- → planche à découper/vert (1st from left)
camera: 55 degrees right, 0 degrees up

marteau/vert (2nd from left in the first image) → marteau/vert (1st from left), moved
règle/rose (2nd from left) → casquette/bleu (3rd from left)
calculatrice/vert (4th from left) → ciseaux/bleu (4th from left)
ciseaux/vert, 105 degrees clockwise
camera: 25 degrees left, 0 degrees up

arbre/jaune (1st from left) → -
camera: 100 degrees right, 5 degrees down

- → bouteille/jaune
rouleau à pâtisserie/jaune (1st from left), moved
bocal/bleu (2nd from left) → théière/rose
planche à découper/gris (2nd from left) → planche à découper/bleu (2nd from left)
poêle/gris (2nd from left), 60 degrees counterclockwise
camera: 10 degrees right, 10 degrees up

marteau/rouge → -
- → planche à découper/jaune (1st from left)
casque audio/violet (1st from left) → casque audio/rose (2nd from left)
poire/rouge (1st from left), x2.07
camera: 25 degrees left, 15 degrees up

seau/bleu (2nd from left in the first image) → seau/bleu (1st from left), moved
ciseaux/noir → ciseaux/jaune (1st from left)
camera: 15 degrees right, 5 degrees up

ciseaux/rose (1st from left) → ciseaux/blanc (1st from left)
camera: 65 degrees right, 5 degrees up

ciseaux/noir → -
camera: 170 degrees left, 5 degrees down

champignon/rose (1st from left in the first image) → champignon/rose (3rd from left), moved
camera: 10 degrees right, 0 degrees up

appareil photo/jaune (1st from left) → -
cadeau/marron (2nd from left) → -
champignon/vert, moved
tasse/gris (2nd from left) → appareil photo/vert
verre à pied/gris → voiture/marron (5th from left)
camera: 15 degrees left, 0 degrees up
——
— What the task requires —
Reproduce exactly the stretch of the material above that starts at the line with "rouleau à pâtisserie/jaune" and ends at the line with "seau/bleu (2nd from", both included, and nothing else.

— Result for this task —
rouleau à pâtisserie/jaune (1st from left), moved
bocal/bleu (2nd from left) → théière/rose
planche à découper/gris (2nd from left) → planche à découper/bleu (2nd from left)
poêle/gris (2nd from left), 60 degrees counterclockwise
camera: 10 degrees right, 10 degrees up

marteau/rouge → -
- → planche à découper/jaune (1st from left)
casque audio/violet (1st from left) → casque audio/rose (2nd from left)
poire/rouge (1st from left), x2.07
camera: 25 degrees left, 15 degrees up

seau/bleu (2nd from left in the first image) → seau/bleu (1st from left), moved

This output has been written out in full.